Each line in the records below, from the one that contains "camera: 10 degrees right, 10 degrees down" to the one that contains "279] | 90 degrees counterclockwise |", should be reproduced exactly, the first and last included.

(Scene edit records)
········

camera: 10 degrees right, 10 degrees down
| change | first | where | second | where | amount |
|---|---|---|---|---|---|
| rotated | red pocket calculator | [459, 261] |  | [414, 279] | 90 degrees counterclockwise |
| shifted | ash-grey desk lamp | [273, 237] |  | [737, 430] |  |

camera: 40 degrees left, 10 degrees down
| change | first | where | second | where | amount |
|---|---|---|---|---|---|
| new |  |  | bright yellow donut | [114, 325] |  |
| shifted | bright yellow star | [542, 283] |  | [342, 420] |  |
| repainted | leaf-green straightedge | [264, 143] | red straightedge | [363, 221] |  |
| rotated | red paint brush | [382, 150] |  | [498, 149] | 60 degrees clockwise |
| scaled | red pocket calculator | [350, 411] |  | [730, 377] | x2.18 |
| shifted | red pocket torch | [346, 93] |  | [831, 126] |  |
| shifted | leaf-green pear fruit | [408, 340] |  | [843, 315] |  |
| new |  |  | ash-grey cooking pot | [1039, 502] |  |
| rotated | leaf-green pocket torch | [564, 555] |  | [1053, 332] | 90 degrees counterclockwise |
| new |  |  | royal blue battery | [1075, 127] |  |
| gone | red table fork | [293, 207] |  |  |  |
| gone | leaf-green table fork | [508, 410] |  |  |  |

········

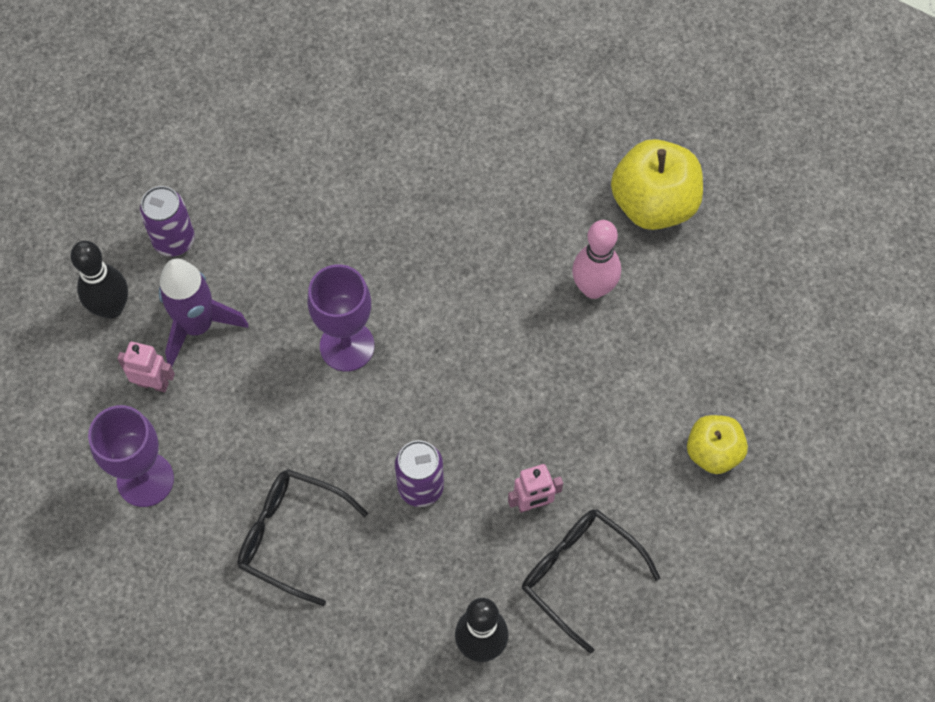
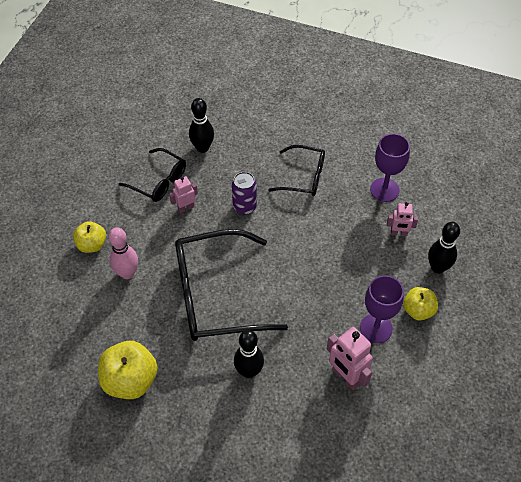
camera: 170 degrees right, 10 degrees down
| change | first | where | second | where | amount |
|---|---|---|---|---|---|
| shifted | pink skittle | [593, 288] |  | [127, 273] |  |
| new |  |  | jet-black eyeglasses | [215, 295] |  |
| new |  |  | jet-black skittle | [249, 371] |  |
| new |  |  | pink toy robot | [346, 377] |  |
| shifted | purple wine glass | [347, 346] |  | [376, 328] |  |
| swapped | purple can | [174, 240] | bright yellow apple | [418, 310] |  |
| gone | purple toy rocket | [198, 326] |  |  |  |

········

Written answer
camera: 10 degrees right, 10 degrees down
| change | first | where | second | where | amount |
|---|---|---|---|---|---|
| rotated | red pocket calculator | [459, 261] |  | [414, 279] | 90 degrees counterclockwise |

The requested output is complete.